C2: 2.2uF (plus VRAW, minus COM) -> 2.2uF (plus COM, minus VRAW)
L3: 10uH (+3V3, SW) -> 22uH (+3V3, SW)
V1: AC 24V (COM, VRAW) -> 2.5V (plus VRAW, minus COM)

---

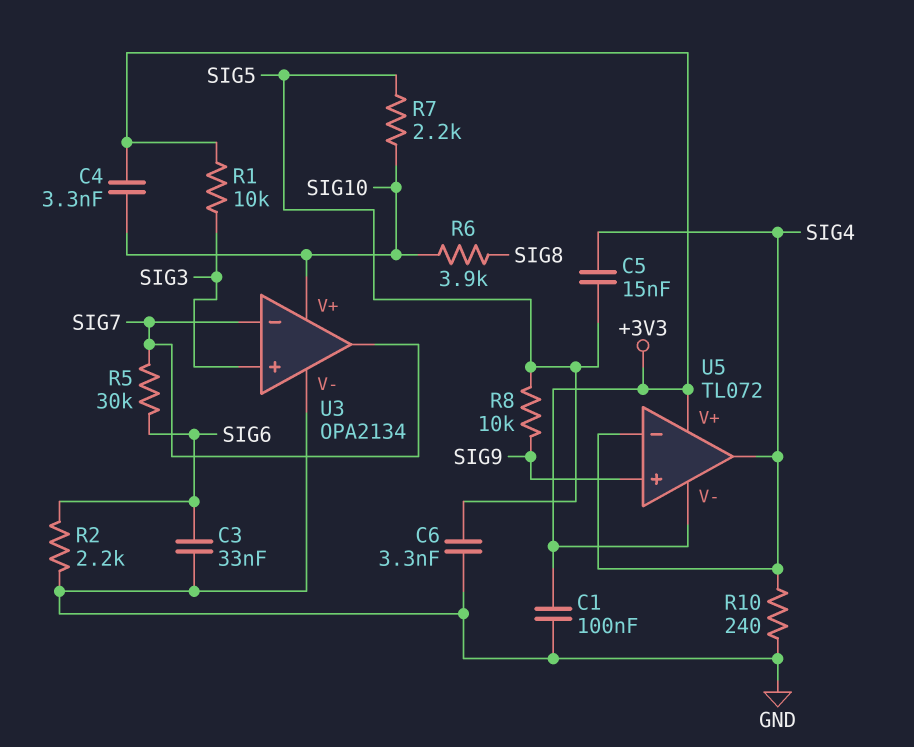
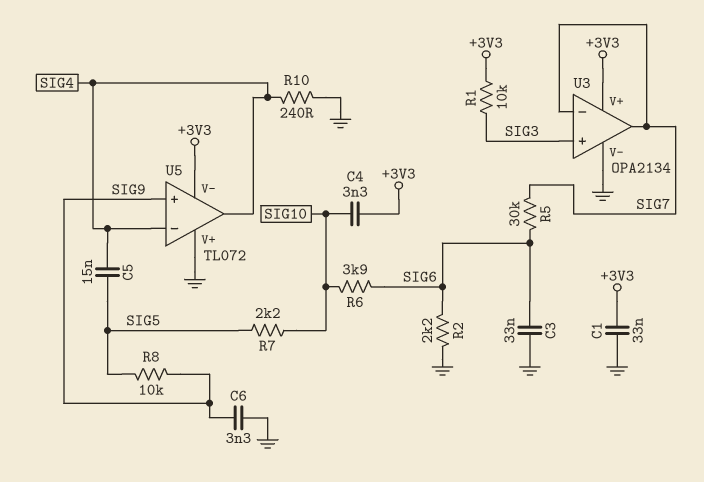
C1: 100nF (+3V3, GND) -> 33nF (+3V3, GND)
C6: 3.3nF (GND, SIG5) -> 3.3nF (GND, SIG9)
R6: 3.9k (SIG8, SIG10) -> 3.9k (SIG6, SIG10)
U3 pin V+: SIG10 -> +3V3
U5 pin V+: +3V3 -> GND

---

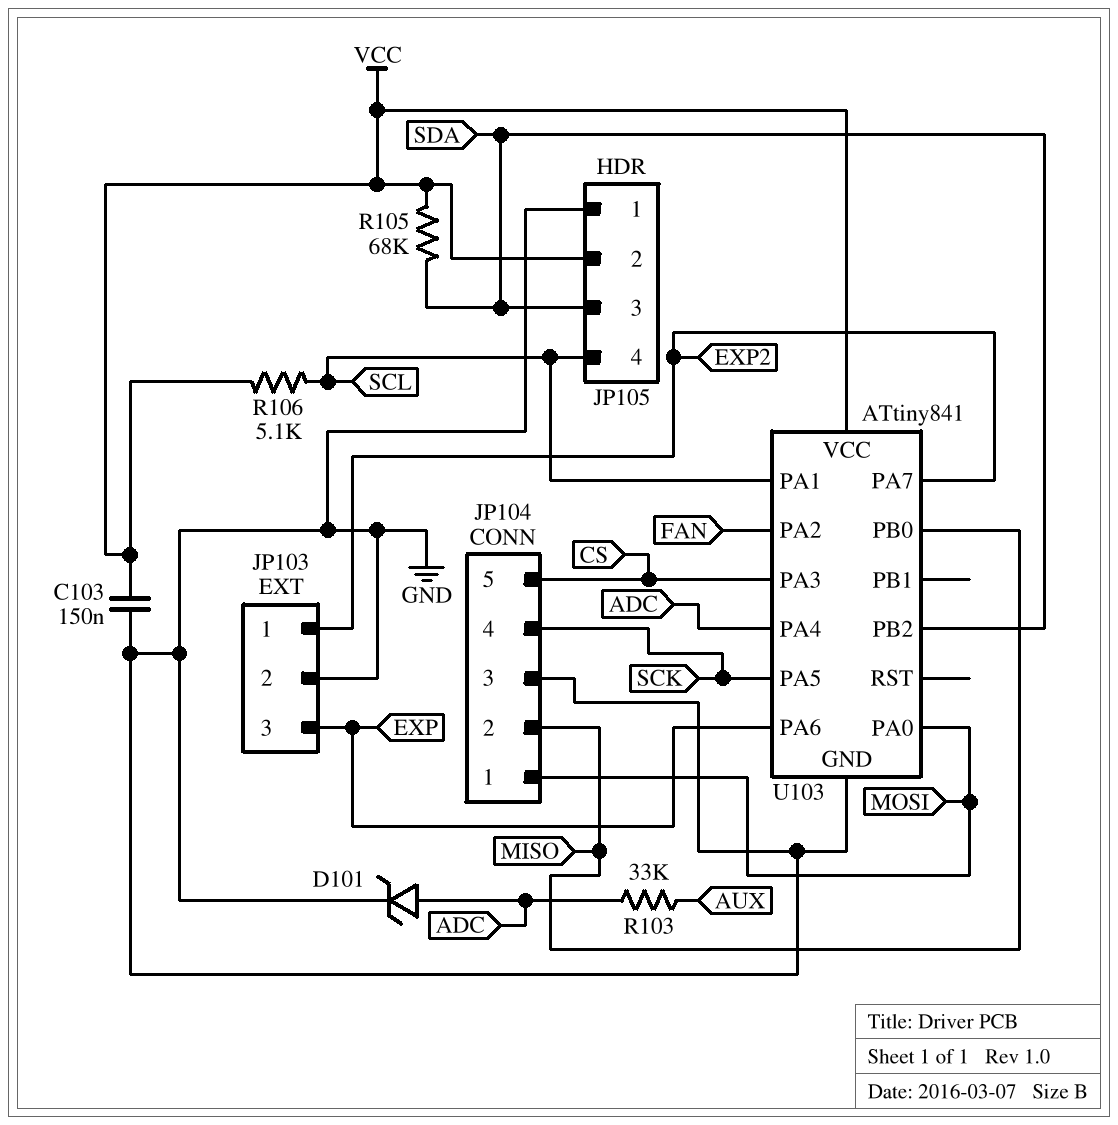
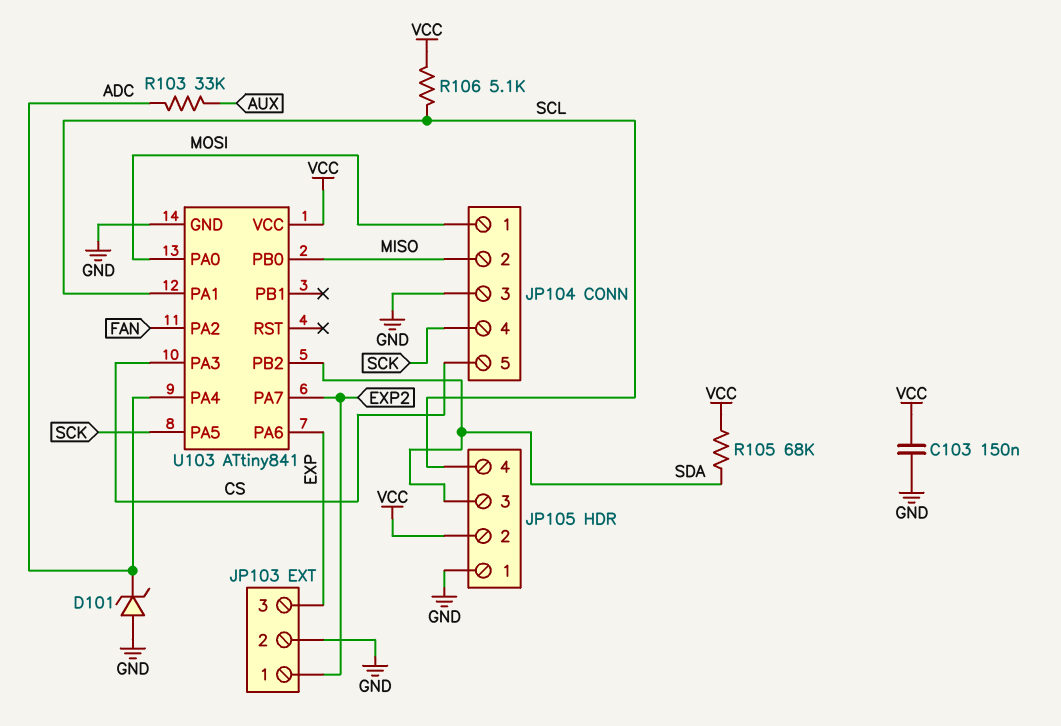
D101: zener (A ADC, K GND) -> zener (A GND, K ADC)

WHAT THE TASK ASKS
Every line in the material above that has the word "minus" should be copied.

EXERCISE RESULT
C2: 2.2uF (plus VRAW, minus COM) -> 2.2uF (plus COM, minus VRAW)
V1: AC 24V (COM, VRAW) -> 2.5V (plus VRAW, minus COM)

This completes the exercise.